===== THE DATA =====
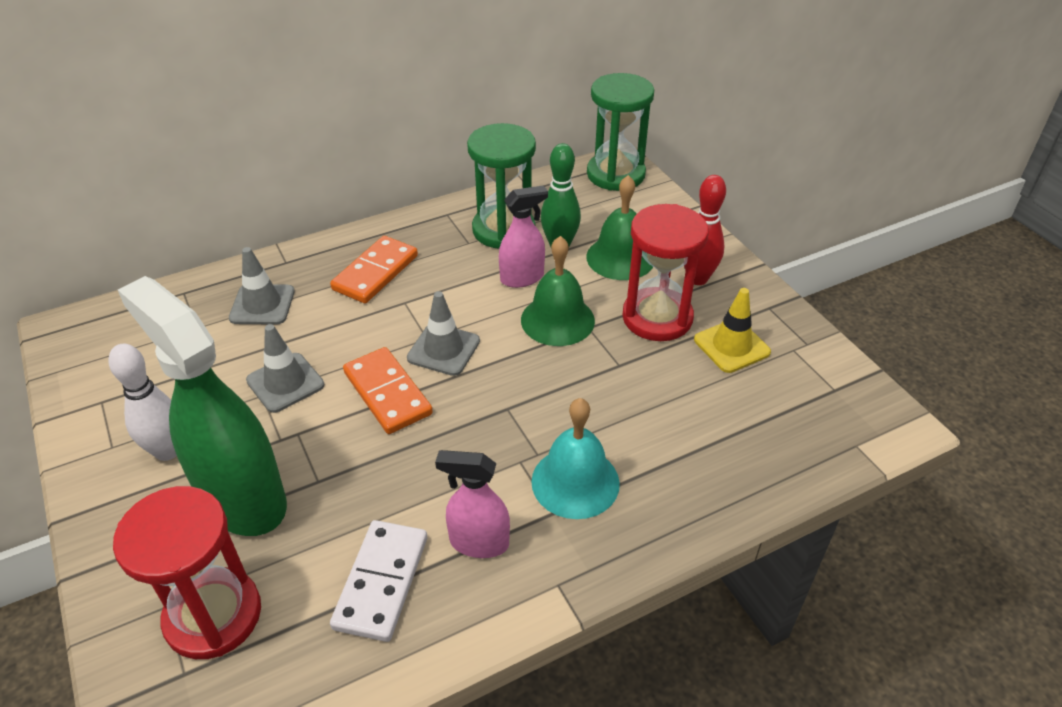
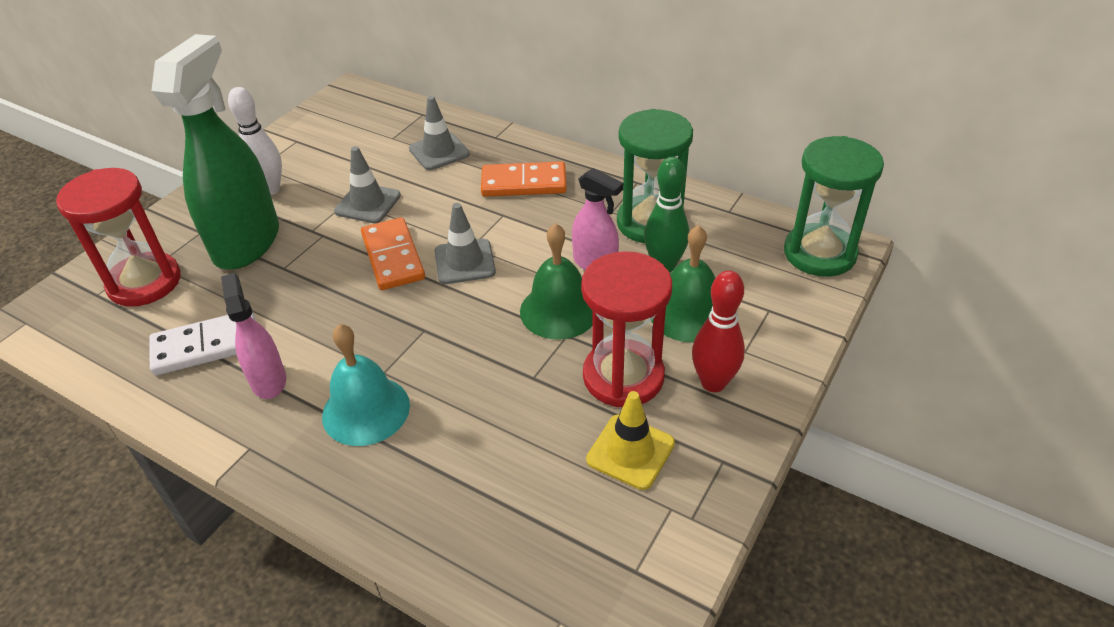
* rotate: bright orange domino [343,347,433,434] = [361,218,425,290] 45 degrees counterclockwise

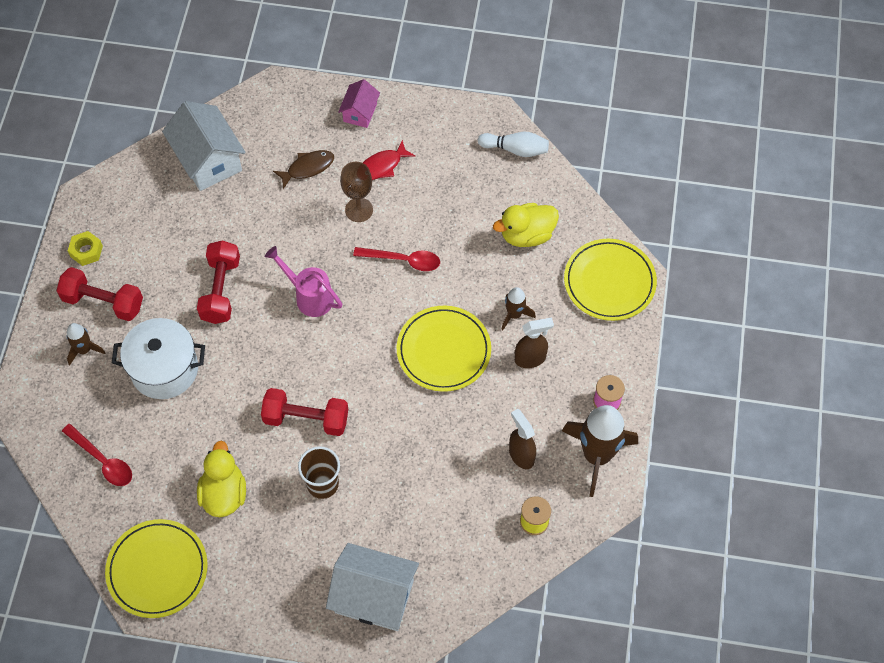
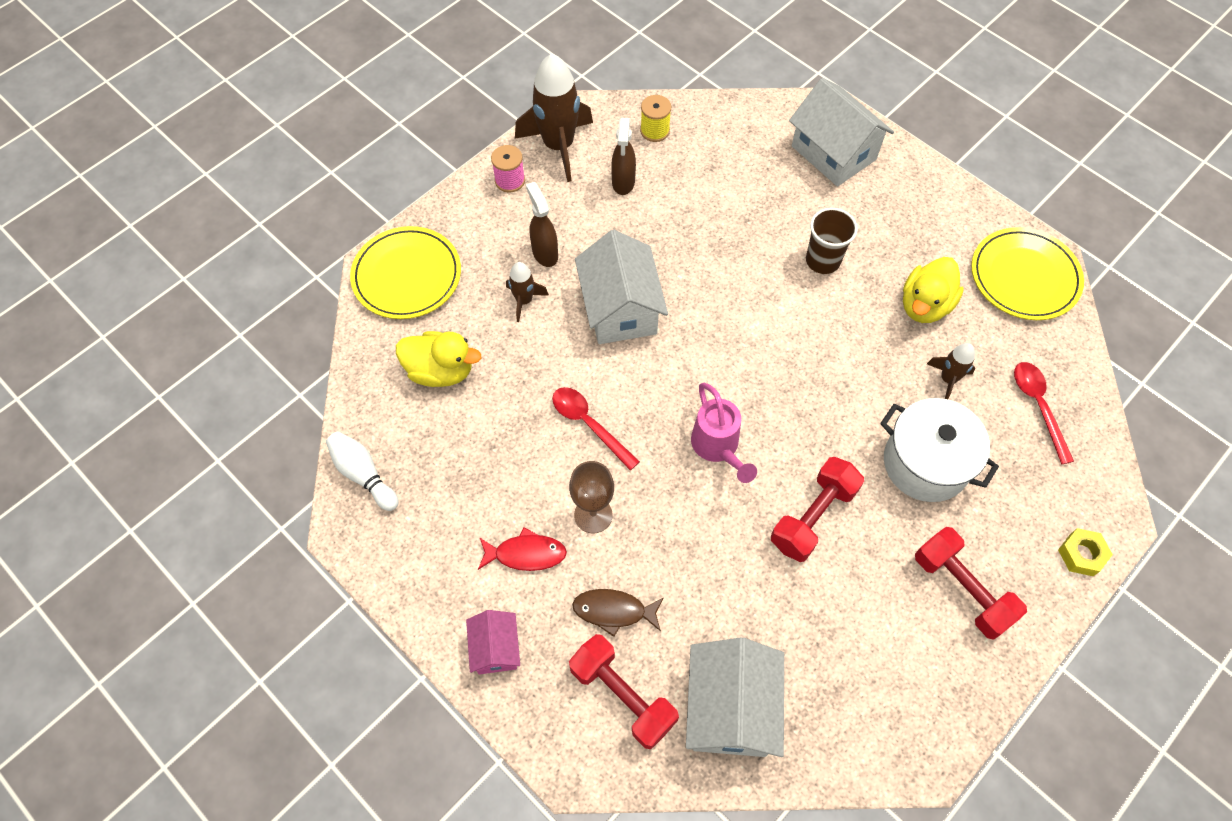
* rotate: pink toy house [338,79,380,128] = [466,610,520,674] 60 degrees counterclockwise
* move: golden hex nut [68,231,103,266] to [1058,528,1113,576]
* replace: golden dinner plate [397,306,491,392] to pure white toy house [575,230,668,344]
* rotate: brown spray cleaner [515,318,554,368] = [526,182,558,267] 45 degrees clockwise
* move: brown spaceship [67,323,105,365] to [927,343,975,399]
* move: red hand weight [261,388,348,436] to [569,634,679,749]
=====
## WORK ORDER
Exact copies of the entries above are needed, without their pictures.

## EXERCISE RESPONSE
* rotate: bright orange domino [343,347,433,434] = [361,218,425,290] 45 degrees counterclockwise

* rotate: pink toy house [338,79,380,128] = [466,610,520,674] 60 degrees counterclockwise
* move: golden hex nut [68,231,103,266] to [1058,528,1113,576]
* replace: golden dinner plate [397,306,491,392] to pure white toy house [575,230,668,344]
* rotate: brown spray cleaner [515,318,554,368] = [526,182,558,267] 45 degrees clockwise
* move: brown spaceship [67,323,105,365] to [927,343,975,399]
* move: red hand weight [261,388,348,436] to [569,634,679,749]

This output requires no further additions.